Segment Start: Data for the task

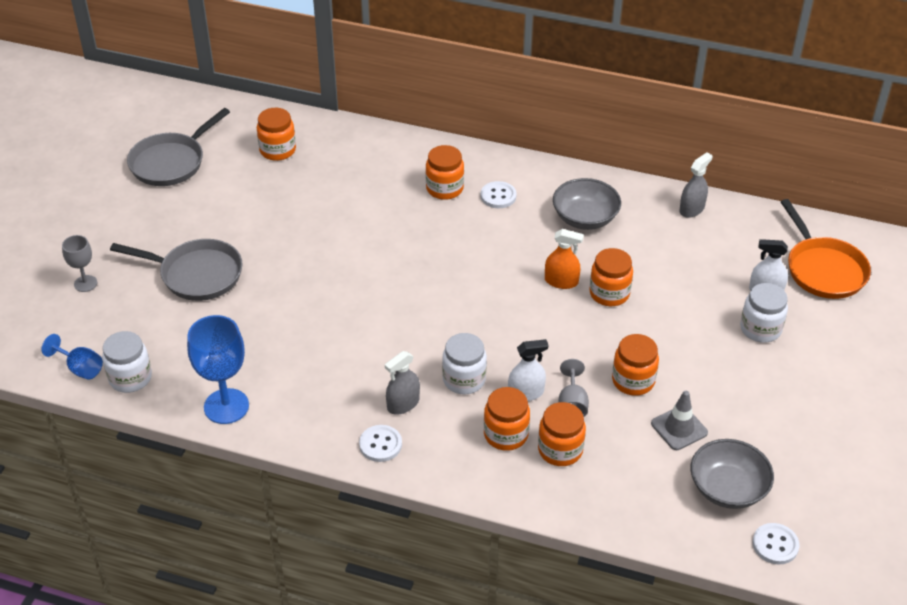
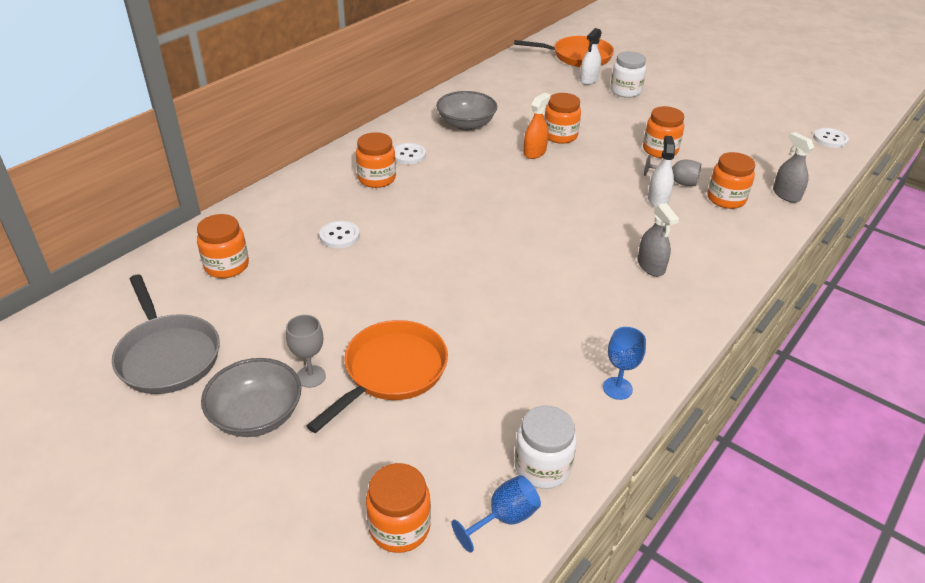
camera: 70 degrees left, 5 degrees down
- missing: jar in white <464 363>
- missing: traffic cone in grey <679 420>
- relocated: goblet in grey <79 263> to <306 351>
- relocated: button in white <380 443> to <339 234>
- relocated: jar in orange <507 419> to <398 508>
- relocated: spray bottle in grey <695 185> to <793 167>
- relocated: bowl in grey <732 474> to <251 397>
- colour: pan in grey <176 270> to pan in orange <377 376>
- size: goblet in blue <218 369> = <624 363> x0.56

Segment End: Data for the task

Work order.
Copy the data exactly. Pictures do not belong in the copy.

Response.
camera: 70 degrees left, 5 degrees down
- missing: jar in white <464 363>
- missing: traffic cone in grey <679 420>
- relocated: goblet in grey <79 263> to <306 351>
- relocated: button in white <380 443> to <339 234>
- relocated: jar in orange <507 419> to <398 508>
- relocated: spray bottle in grey <695 185> to <793 167>
- relocated: bowl in grey <732 474> to <251 397>
- colour: pan in grey <176 270> to pan in orange <377 376>
- size: goblet in blue <218 369> = <624 363> x0.56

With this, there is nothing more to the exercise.